Count the lines in the material below that contain the string "major", matching case exactly. Reply with the number alone.

--- Start of PROVIDED DATA ---

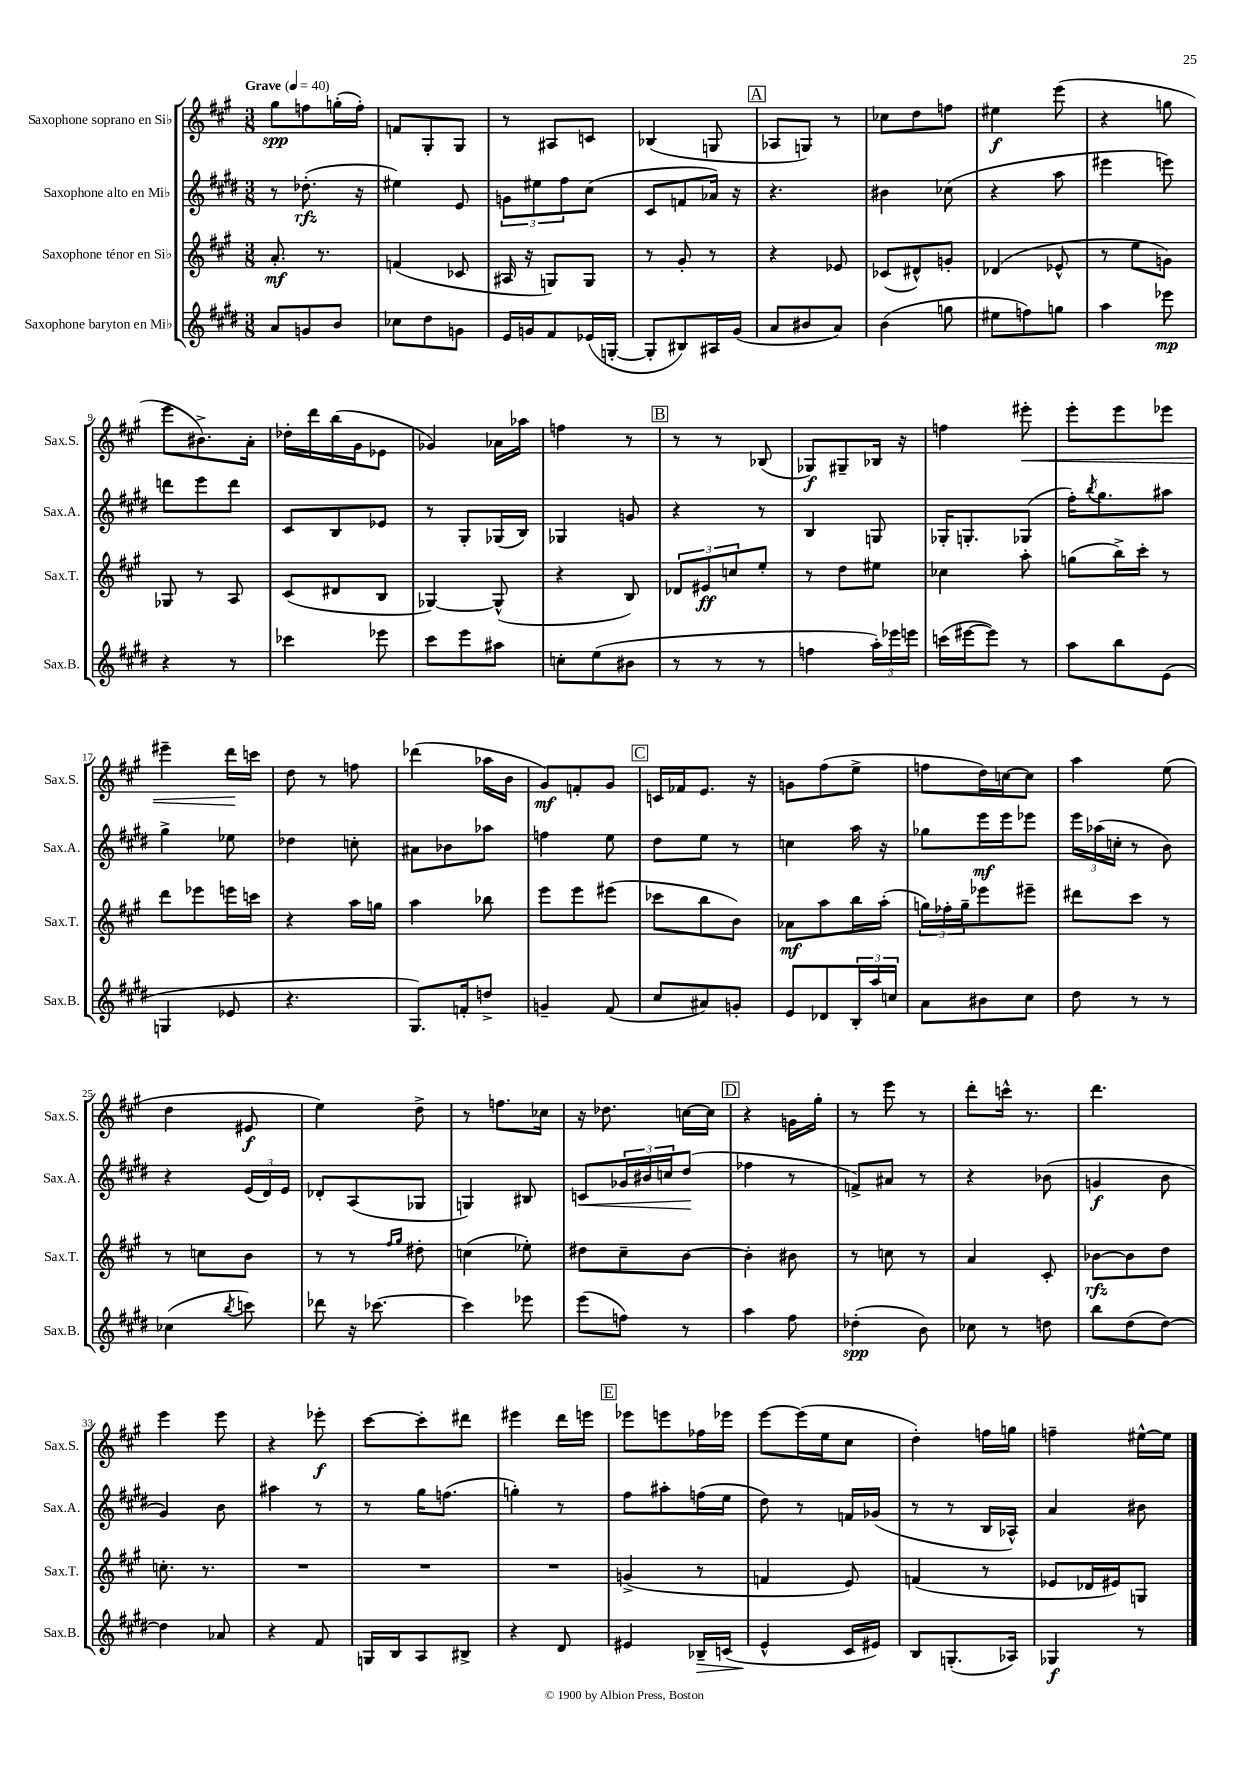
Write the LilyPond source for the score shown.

<<
\new StaffGroup <<
\new Staff = "s0" \with { instrumentName = "Saxophone soprano en Sib" shortInstrumentName = "Sax.S." } {
    \clef treble \key a \major \numericTimeSignature \time 3/8 \tempo "Grave" 4 = 40
    gis''8\spp f''8 g''16-.( f''16-.) |
    f'8 gis8-. gis8 |
    r8 ais8 c'8 |
    bes4( g8 |
    \mark \markup { \box "A" } aes8 g8) r8 |
    ces''8 d''8 f''8 |
    eis''4\f e'''8( |
    r4 g''8 |
    e'''8 bis'8.->) a'16-. |
    des''16-. d'''16 b''16( gis'16 ees'8 |
    ges'4) aes'16 aes''16 |
    f''4 r8 |
    \mark \markup { \box "B" } r8 r8 bes8( |
    ges8\f) gis8-- bes16 r16 |
    f''4 eis'''8-.\< |
    e'''8-. e'''8 ees'''8 |
    eis'''4-- d'''16\! c'''16 |
    d''8 r8 f''8 |
    des'''4( aes''16 b'16 |
    gis'8\mf) f'8-. gis'8 |
    \mark \markup { \box "C" } c'16 fes'16 e'8. r16 |
    g'8 fis''8( e''8-> |
    f''8 d''16) c''16~ c''8 |
    a''4 e''8( |
    d''4 eis'8\f |
    e''4) d''8-> |
    r8 f''8. ces''16 |
    r16 des''8. c''16~ c''16 |
    \mark \markup { \box "D" } r4 g'16 gis''16-. |
    r8 e'''8 r8 |
    d'''8-. c'''16-^ r8. |
    d'''4. |
    e'''4 e'''8 |
    r4 ees'''8-.\f |
    cis'''8~ cis'''8-. dis'''8 |
    eis'''4 d'''16 e'''16 |
    \mark \markup { \box "E" } ees'''8 e'''8 fes''16 ees'''16 |
    e'''8~ e'''16( e''16 cis''8 |
    d''4-.) f''16 g''16 |
    f''4-- eis''16~-^ eis''16 \bar "|." |
}
\new Staff = "s1" \with { instrumentName = "Saxophone alto en Mib" shortInstrumentName = "Sax.A." } {
    \clef treble \key e \major \numericTimeSignature \time 3/8
    r8 des''8.-.\rfz( r16 |
    eis''4) e'8 |
    \tuplet 3/2 { g'8 eis''8 fis''8 } cis''8( |
    cis'8 f'8 aes'16) r16 |
    \mark \markup { \box "A" } r4. |
    bis'4 ces''8( |
    r4 a''8 |
    eis'''4 e'''8) |
    d'''8 e'''8 d'''8 |
    cis'8 b8 ees'8 |
    r8 gis8-. ges16( b16) |
    ges4 g'8 |
    \mark \markup { \box "B" } r4 r8 |
    b4 g8 |
    ges16-. g8.-. ges8( |
    fis''16-.) \acciaccatura { b''8 } gis''8. ais''8 |
    gis''4-> ees''8 |
    des''4 c''8-. |
    ais'8 bes'8 aes''8 |
    f''4 e''8 |
    \mark \markup { \box "C" } dis''8 e''8 r8 |
    c''4 a''16 r16 |
    ges''8 e'''16\mf e'''16 ees'''8 |
    \tuplet 3/2 { e'''16 aes''16( c''16-. } r8 b'8) |
    r4 \tuplet 3/2 { e'16( dis'16) e'16 } |
    des'8-. a8( ges8 |
    g4) bis8 |
    c'8\< \tuplet 3/2 { ges'16 bis'16 c''16 } dis''8\!( |
    \mark \markup { \box "D" } fes''4 r8 |
    f'8->) ais'8 r8 |
    r4 bes'8( |
    g'4\f b'8 |
    gis'4) b'8 |
    ais''4 r8 |
    r8 gis''16 f''8.( |
    g''4-.) r8 |
    \mark \markup { \box "E" } fis''8 ais''8-. f''16( e''16 |
    dis''8) r8 f'16 ges'16( |
    r8 r8 b16 aes16-^) |
    a'4 bis'8 \bar "|." |
}
\new Staff = "s2" \with { instrumentName = "Saxophone ténor en Sib" shortInstrumentName = "Sax.T." } {
    \clef treble \key a \major \numericTimeSignature \time 3/8
    a'8.-.\mf r8. |
    f'4( ces'8 |
    ais16 r16 g8) g8 |
    r8 gis'8-. r8 |
    \mark \markup { \box "A" } r4 ees'8 |
    ces'8( dis'8-^) g'8-. |
    des'4( ees'8-^ |
    r8 e''8 g'8) |
    ges8 r8 a8 |
    cis'8( dis'8 b8 |
    ges4~) ges8-^( |
    r4 b8) |
    \mark \markup { \box "B" } \tuplet 3/2 { des'8 eis'8\ff c''8 } e''8-. |
    r8 d''8 eis''8 |
    ces''4 a''8-. |
    g''8( b''16->) cis'''16-. r8 |
    d'''8 ees'''8 e'''16 c'''16 |
    r4 a''16 g''16 |
    a''4 bes''8 |
    e'''8 e'''8 eis'''8( |
    \mark \markup { \box "C" } ces'''8 b''8 b'8) |
    aes'8\mf a''8 b''16 a''16-.( |
    \tuplet 3/2 { g''16) fes''16-. g''16-- } ees'''8 eis'''8-- |
    dis'''8 cis'''8 r8 |
    r8 c''8 b'8 |
    r8 r8 \grace { fis''16 gis''16 } dis''8-. |
    c''4( ees''8-.) |
    dis''8 cis''8-- b'8~ |
    \mark \markup { \box "D" } b'4-. bis'8 |
    r8 c''8 r8 |
    a'4 cis'8-. |
    bes'8~\rfz bes'8 d''8 |
    c''8.-. r8. |
    R4. |
    R4. |
    R4. |
    \mark \markup { \box "E" } g'4->( r8 |
    f'4 e'8) |
    f'4( r8 |
    ees'8 des'16 eis'16) g8 \bar "|." |
}
\new Staff = "s3" \with { instrumentName = "Saxophone baryton en Mib" shortInstrumentName = "Sax.B." } {
    \clef treble \key e \major \numericTimeSignature \time 3/8
    a'8 g'8 b'8 |
    ces''8 dis''8 g'8 |
    e'16 g'16 fis'8 ees'16( g16~-. |
    g8-. bis8) ais16 gis'16( |
    \mark \markup { \box "A" } a'8 bis'8 a'8) |
    b'4( g''8 |
    eis''8 f''8) g''8 |
    a''4 ees'''8\mp |
    r4 r8 |
    ces'''4 ees'''8 |
    cis'''8 e'''8 ais''8 |
    c''8-. e''8( bis'8 |
    \mark \markup { \box "B" } r8 r8 r8 |
    f''4 \tuplet 3/2 { a''16-.) ees'''16 e'''16 } |
    c'''16( eis'''16~ eis'''8) r8 |
    a''8 b''8 e'8( |
    g4 ees'8 |
    r4. |
    gis8.) f'16-. d''8-> |
    g'4-- fis'8( |
    \mark \markup { \box "C" } cis''8 ais'8) g'8-. |
    e'8 des'8 \tuplet 3/2 { b16-. a''16 c''16 } |
    a'8 bis'8 cis''8 |
    dis''8 r8 r8 |
    ces''4( \acciaccatura { b''8 } c'''8) |
    des'''8 r16 ces'''8.~ |
    ces'''4 ees'''8 |
    e'''8( f''8) r8 |
    \mark \markup { \box "D" } a''4 fis''8 |
    des''4-.\spp( b'8) |
    ces''8 r8 d''8 |
    b''8 dis''8( dis''8~) |
    dis''4 aes'8 |
    r4 fis'8 |
    g16 b16 a8 bis8-> |
    r4 dis'8 |
    \mark \markup { \box "E" } eis'4 bes16--\> c'16( |
    e'4-^\! cis'16 eis'16) |
    b8 g8.-.( aes16) |
    ges4\f r8 \bar "|." |
}
>>
>>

--- End of PROVIDED DATA ---

■ **THE RESPONSE**
4